JOB ITEM:
An exact copy of every record, without the pictures, is what should come back.

Records excerpted from a collection:
★ ★ ★ ★
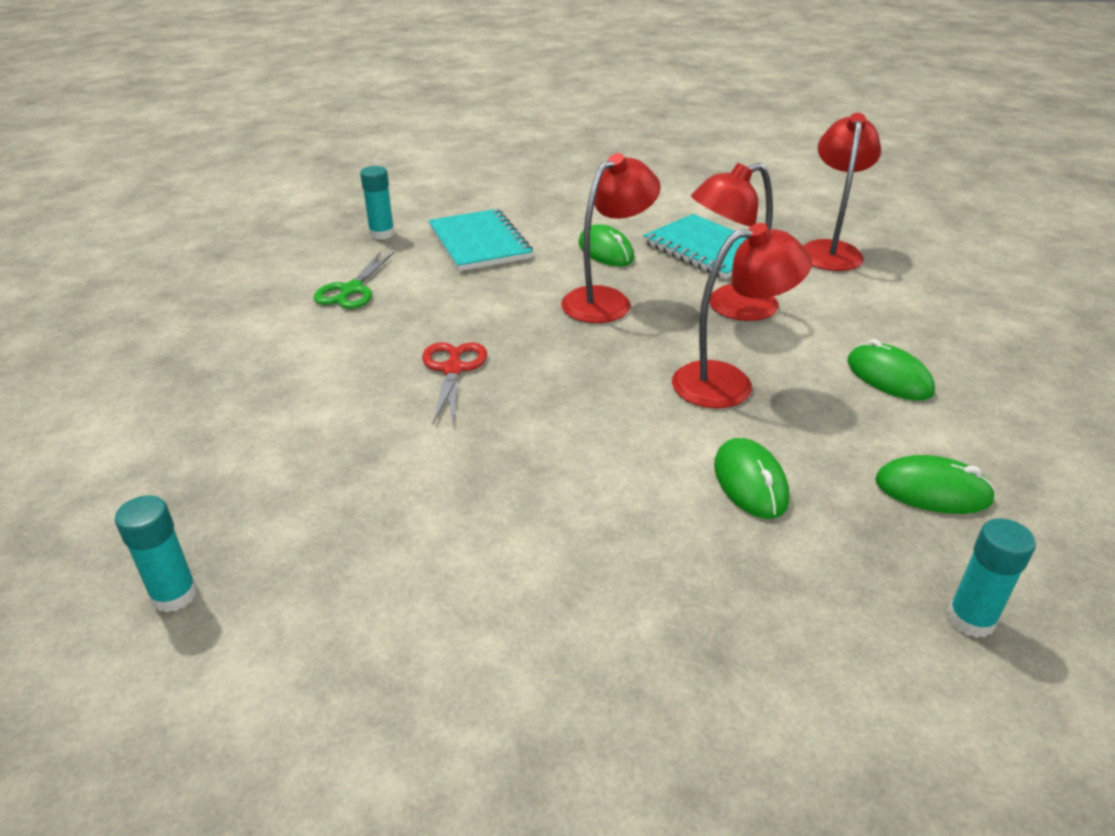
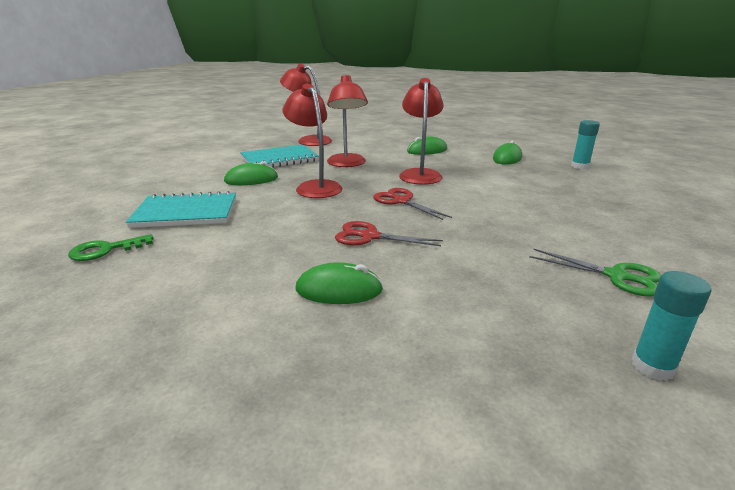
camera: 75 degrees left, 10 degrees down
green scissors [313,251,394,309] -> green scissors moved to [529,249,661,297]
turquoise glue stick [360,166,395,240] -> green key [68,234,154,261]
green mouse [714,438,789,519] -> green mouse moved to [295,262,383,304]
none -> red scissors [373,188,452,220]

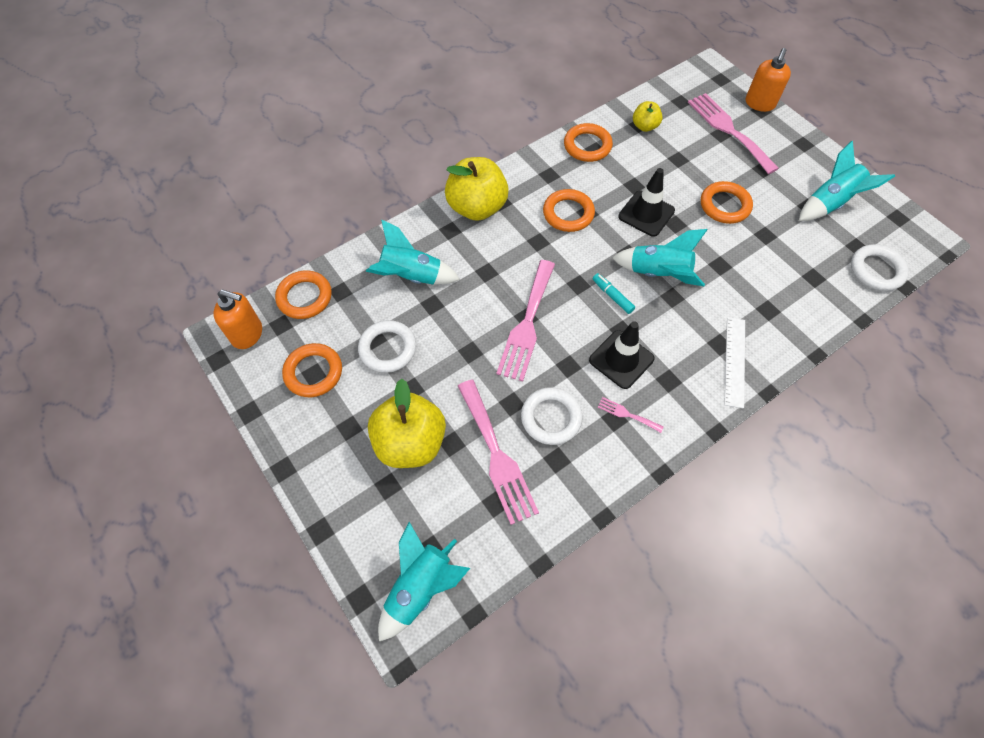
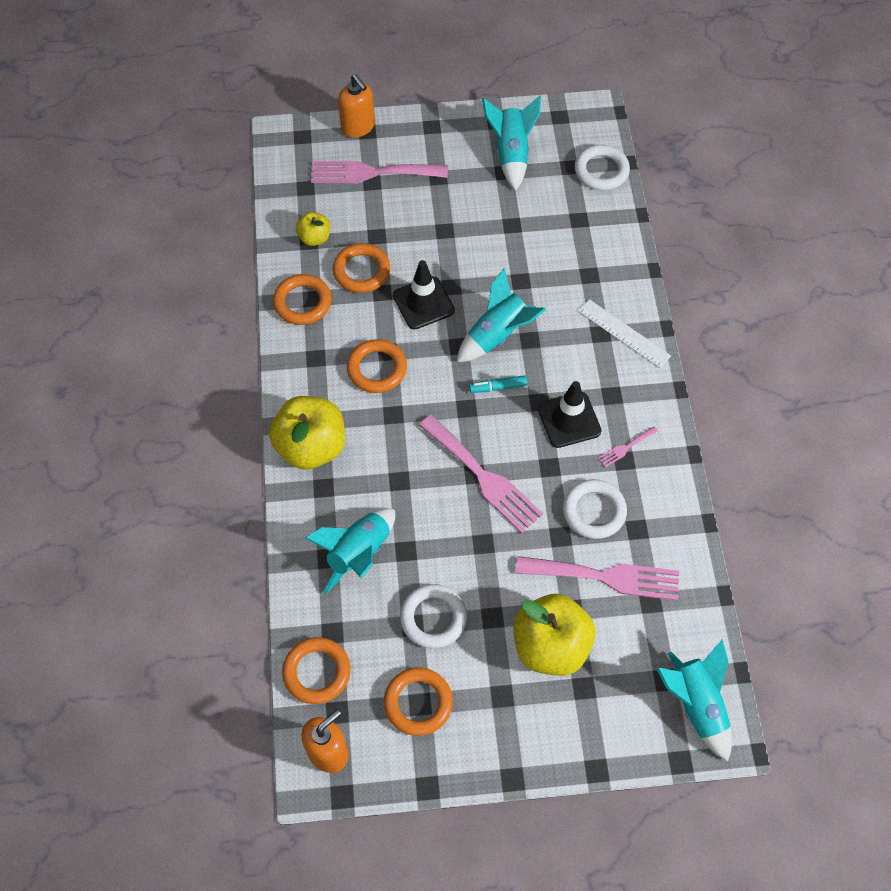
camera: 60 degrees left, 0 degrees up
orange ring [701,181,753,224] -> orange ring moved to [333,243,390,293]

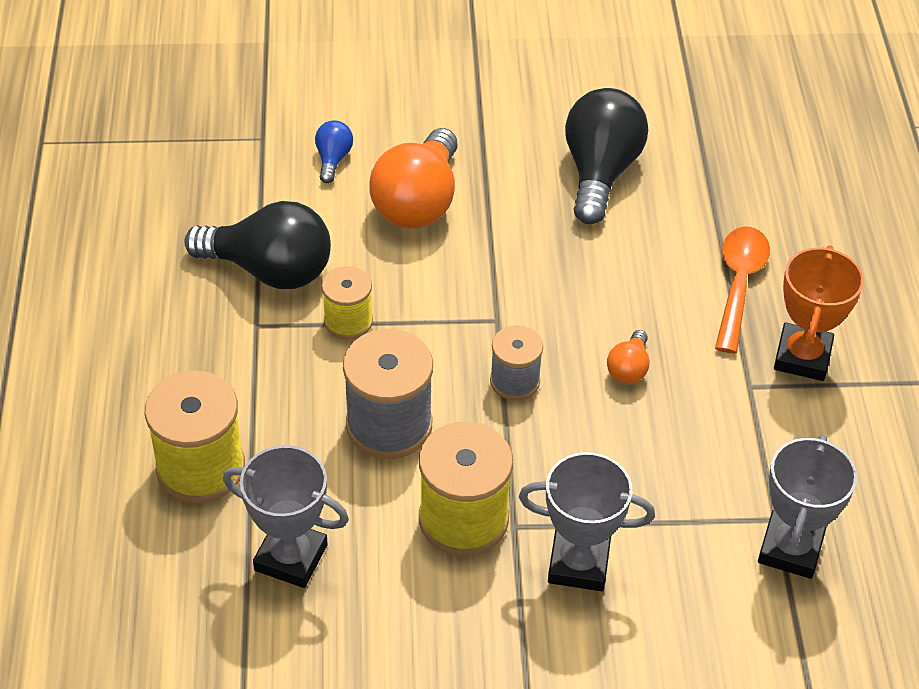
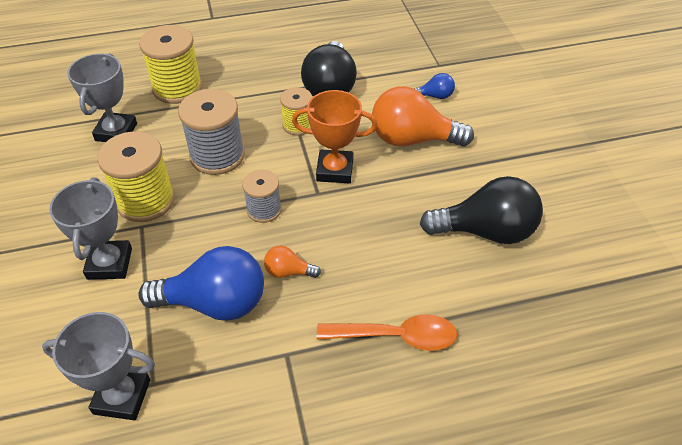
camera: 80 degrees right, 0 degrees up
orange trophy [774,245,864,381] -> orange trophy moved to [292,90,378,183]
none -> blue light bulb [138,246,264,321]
★ ★ ★ ★
EXERCISE RESPONSE:
camera: 75 degrees left, 10 degrees down
green scissors [313,251,394,309] -> green scissors moved to [529,249,661,297]
turquoise glue stick [360,166,395,240] -> green key [68,234,154,261]
green mouse [714,438,789,519] -> green mouse moved to [295,262,383,304]
none -> red scissors [373,188,452,220]

camera: 60 degrees left, 0 degrees up
orange ring [701,181,753,224] -> orange ring moved to [333,243,390,293]

camera: 80 degrees right, 0 degrees up
orange trophy [774,245,864,381] -> orange trophy moved to [292,90,378,183]
none -> blue light bulb [138,246,264,321]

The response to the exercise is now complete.